> _Brief_
From the line that has "(286, 147) = (830, 342): black" down to the final line of the listing below, transcribe every line exactly, and only those.

> _Collected material_
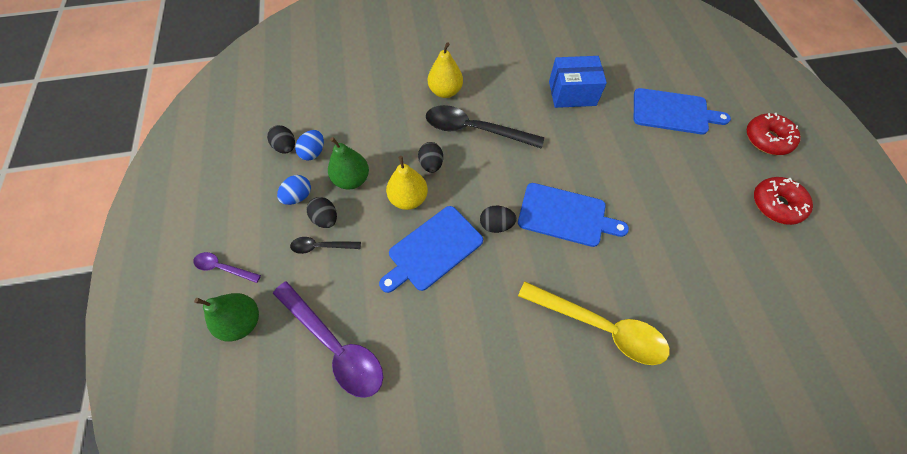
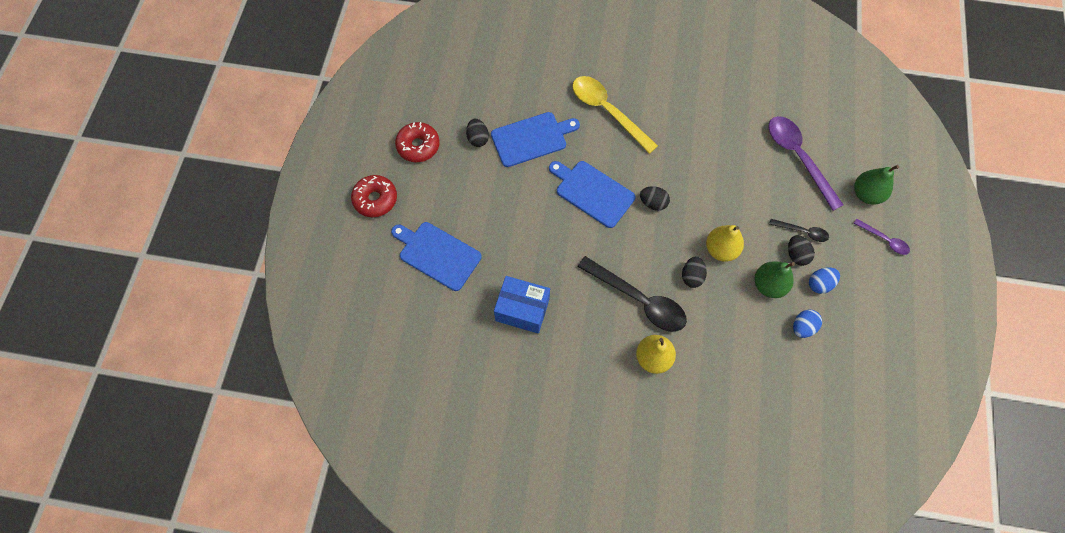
camera: 160 degrees left, 5 degrees up
(286, 147) = (830, 342): black egg -> black egg (478, 138)
(433, 249) = (711, 200): blue cutting board -> blue cutting board (531, 138)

> _Response to the task_
(286, 147) = (830, 342): black egg -> black egg (478, 138)
(433, 249) = (711, 200): blue cutting board -> blue cutting board (531, 138)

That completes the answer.